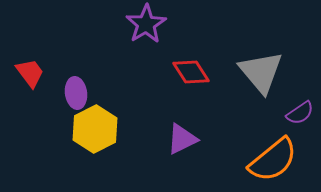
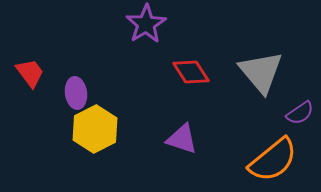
purple triangle: rotated 44 degrees clockwise
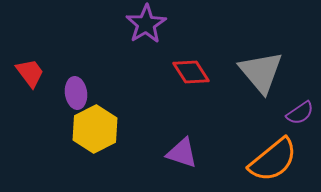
purple triangle: moved 14 px down
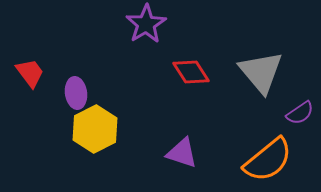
orange semicircle: moved 5 px left
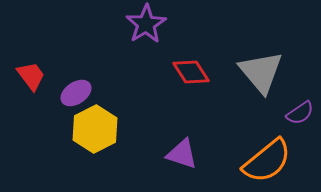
red trapezoid: moved 1 px right, 3 px down
purple ellipse: rotated 64 degrees clockwise
purple triangle: moved 1 px down
orange semicircle: moved 1 px left, 1 px down
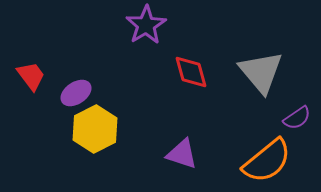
purple star: moved 1 px down
red diamond: rotated 18 degrees clockwise
purple semicircle: moved 3 px left, 5 px down
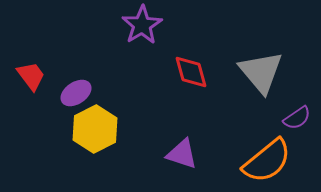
purple star: moved 4 px left
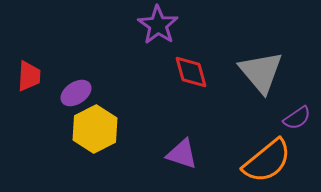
purple star: moved 16 px right; rotated 6 degrees counterclockwise
red trapezoid: moved 2 px left; rotated 40 degrees clockwise
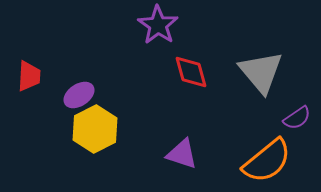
purple ellipse: moved 3 px right, 2 px down
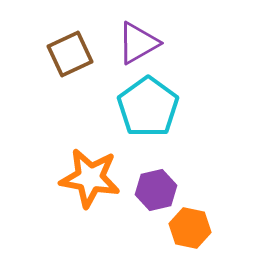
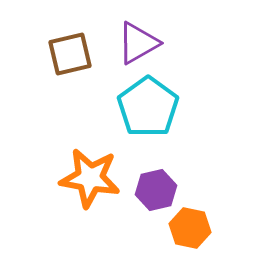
brown square: rotated 12 degrees clockwise
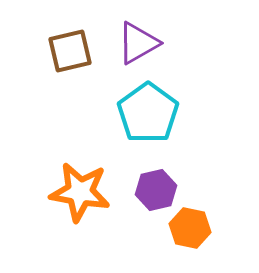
brown square: moved 3 px up
cyan pentagon: moved 6 px down
orange star: moved 10 px left, 14 px down
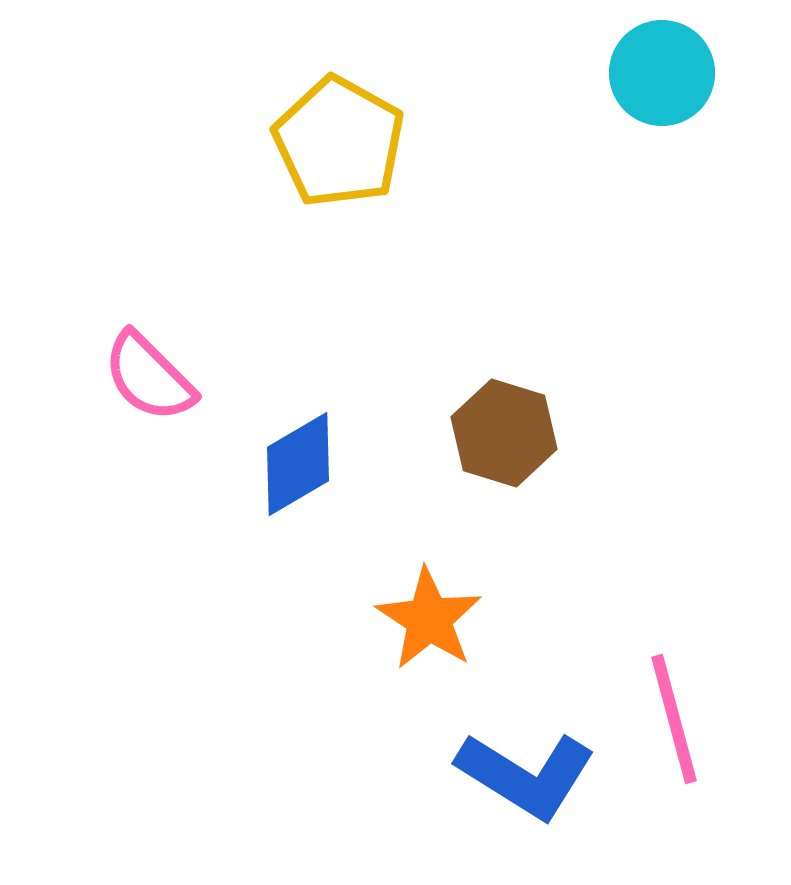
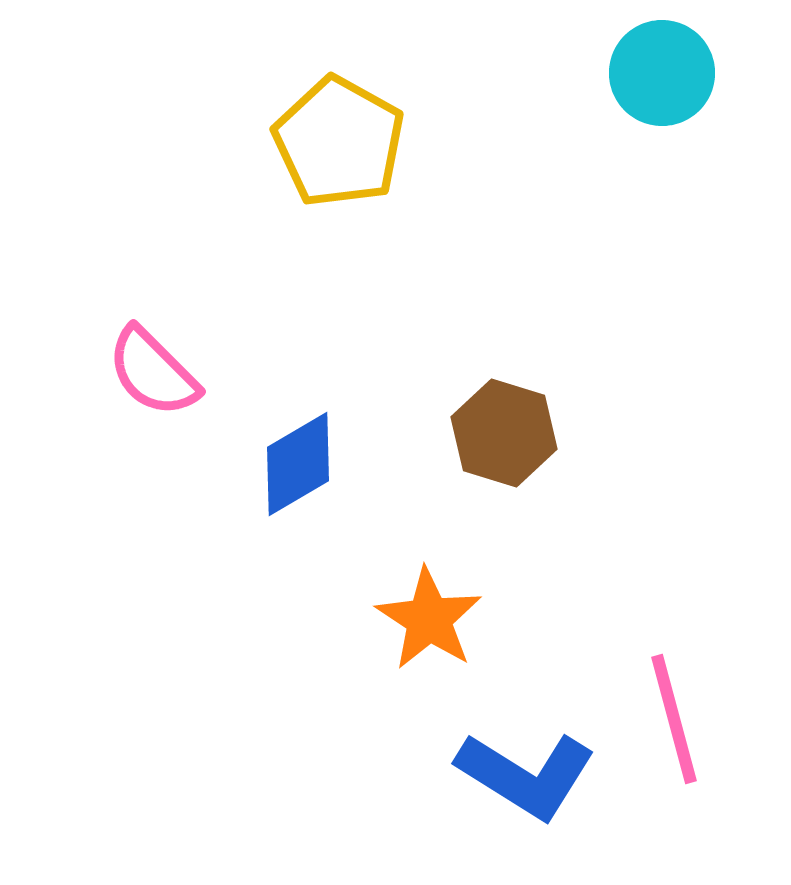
pink semicircle: moved 4 px right, 5 px up
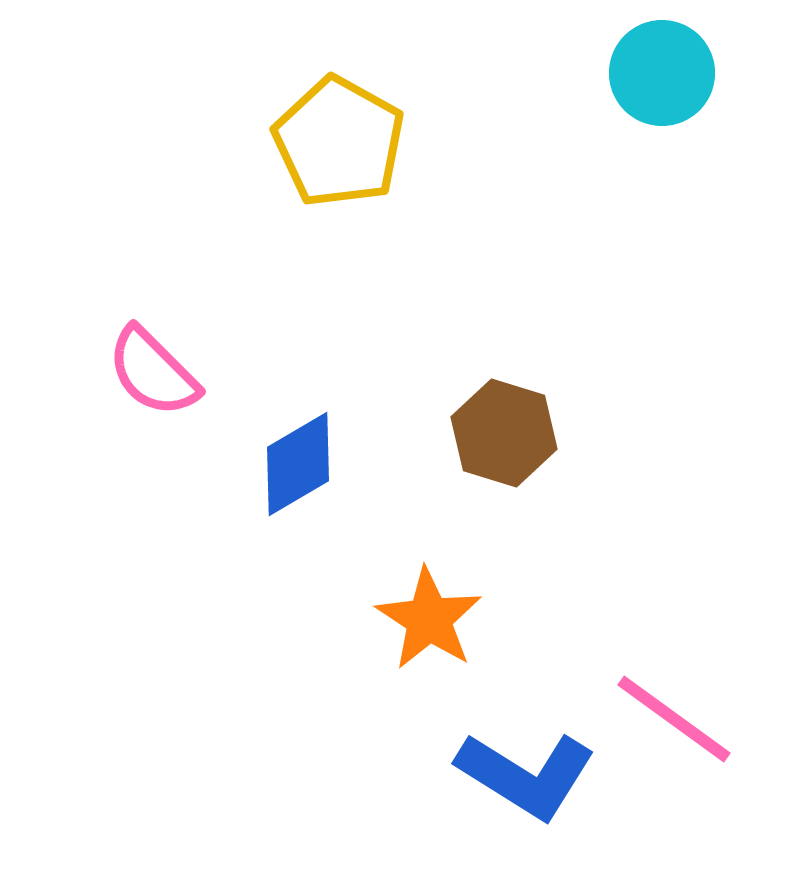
pink line: rotated 39 degrees counterclockwise
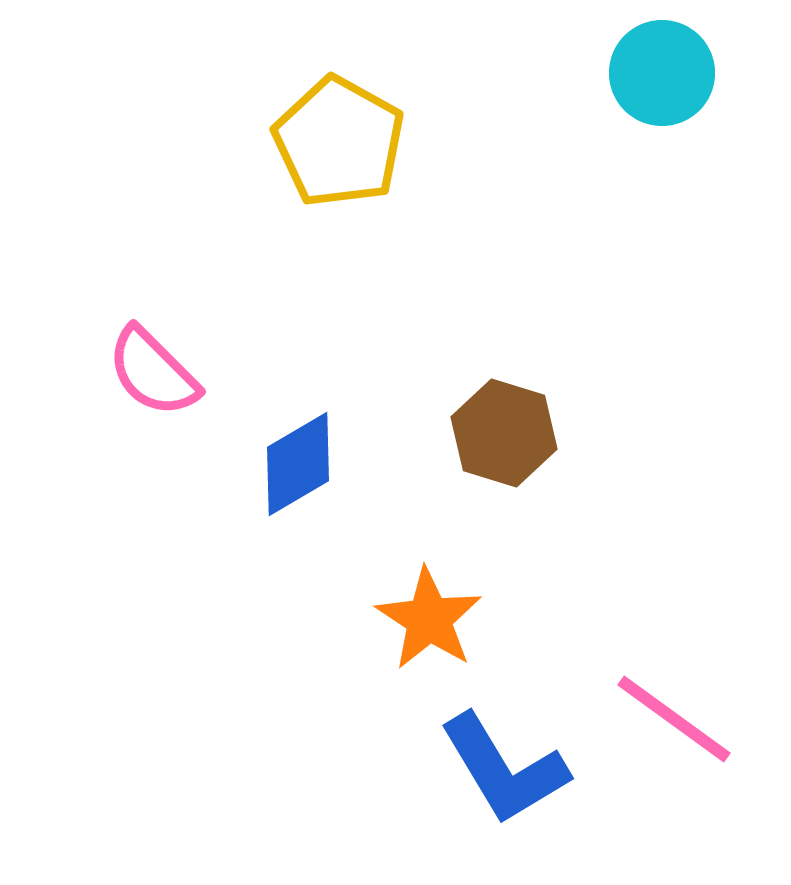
blue L-shape: moved 22 px left, 6 px up; rotated 27 degrees clockwise
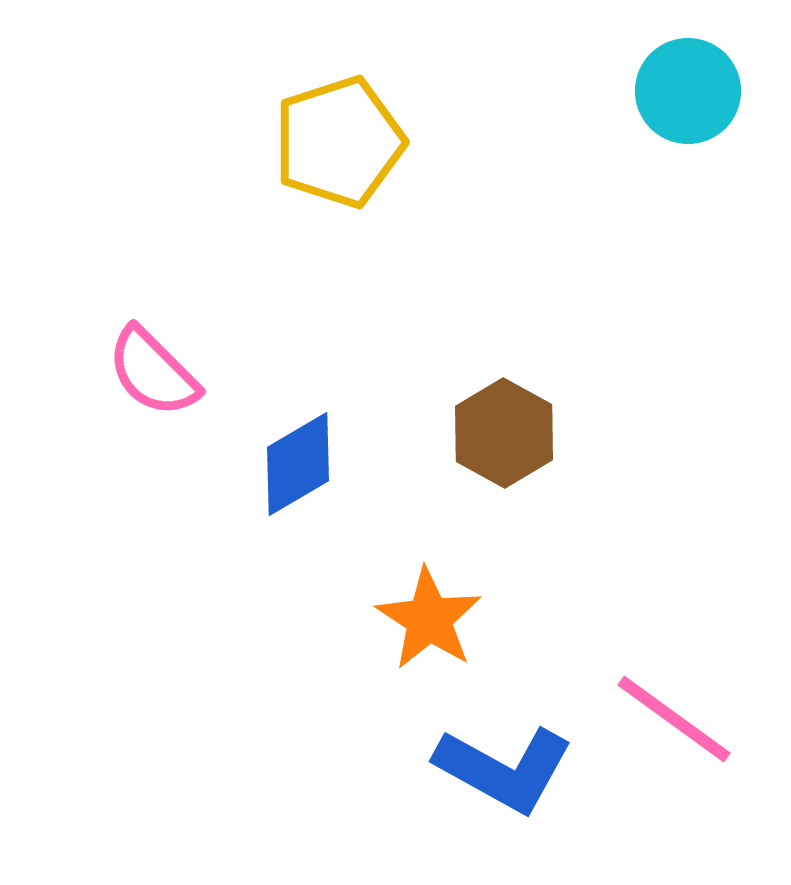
cyan circle: moved 26 px right, 18 px down
yellow pentagon: rotated 25 degrees clockwise
brown hexagon: rotated 12 degrees clockwise
blue L-shape: rotated 30 degrees counterclockwise
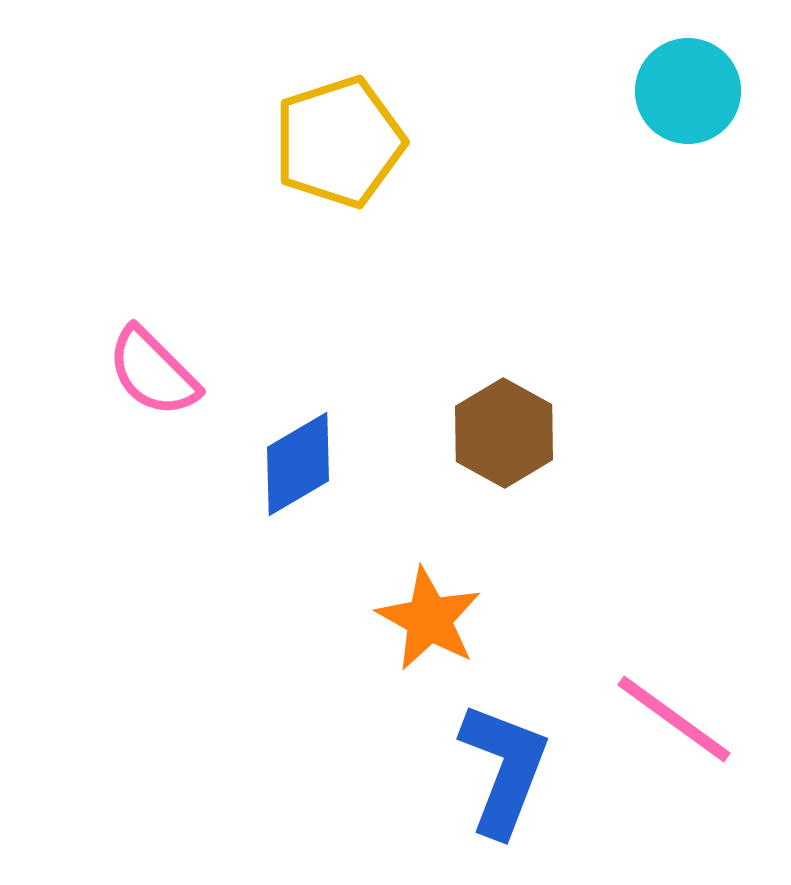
orange star: rotated 4 degrees counterclockwise
blue L-shape: rotated 98 degrees counterclockwise
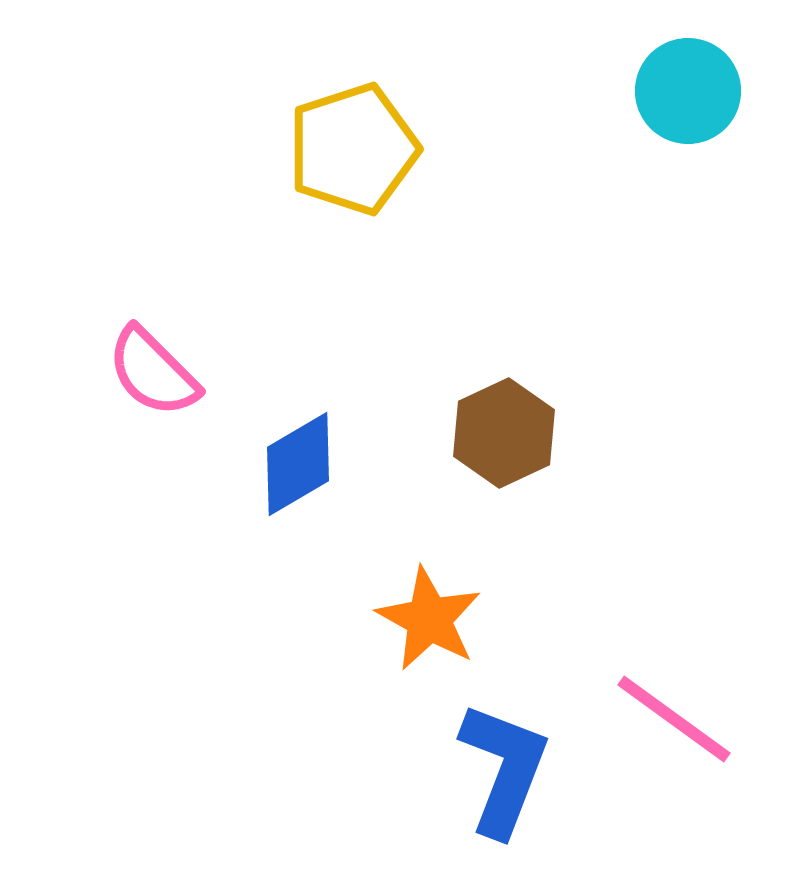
yellow pentagon: moved 14 px right, 7 px down
brown hexagon: rotated 6 degrees clockwise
* * * * * * * * *
STATED PROBLEM: Can you write out all of the material above again with every "purple star" swapped for "green star" and everything else left unchanged? Omit the picture lines from your answer.

EXERCISE SOLUTION:
purple triangle: rotated 44 degrees clockwise
purple triangle: moved 14 px down
orange semicircle: moved 5 px left
red trapezoid: moved 1 px right, 3 px down
purple ellipse: rotated 64 degrees clockwise
purple triangle: moved 1 px down
orange semicircle: moved 1 px left, 1 px down
green star: moved 1 px down
red diamond: rotated 18 degrees clockwise
purple semicircle: moved 3 px left, 5 px down
green star: moved 4 px left
green star: moved 16 px right; rotated 6 degrees counterclockwise
red trapezoid: moved 2 px left; rotated 40 degrees clockwise
purple ellipse: moved 3 px right, 2 px down
brown square: rotated 12 degrees clockwise
brown square: moved 3 px up
cyan pentagon: moved 6 px down
orange star: moved 10 px left, 14 px down
pink semicircle: moved 4 px right, 5 px up
pink line: rotated 39 degrees counterclockwise
blue L-shape: moved 22 px left, 6 px up; rotated 27 degrees clockwise
cyan circle: moved 26 px right, 18 px down
yellow pentagon: rotated 25 degrees clockwise
brown hexagon: rotated 12 degrees clockwise
blue L-shape: rotated 30 degrees counterclockwise
orange star: rotated 4 degrees counterclockwise
blue L-shape: rotated 98 degrees counterclockwise
yellow pentagon: moved 14 px right, 7 px down
brown hexagon: rotated 6 degrees clockwise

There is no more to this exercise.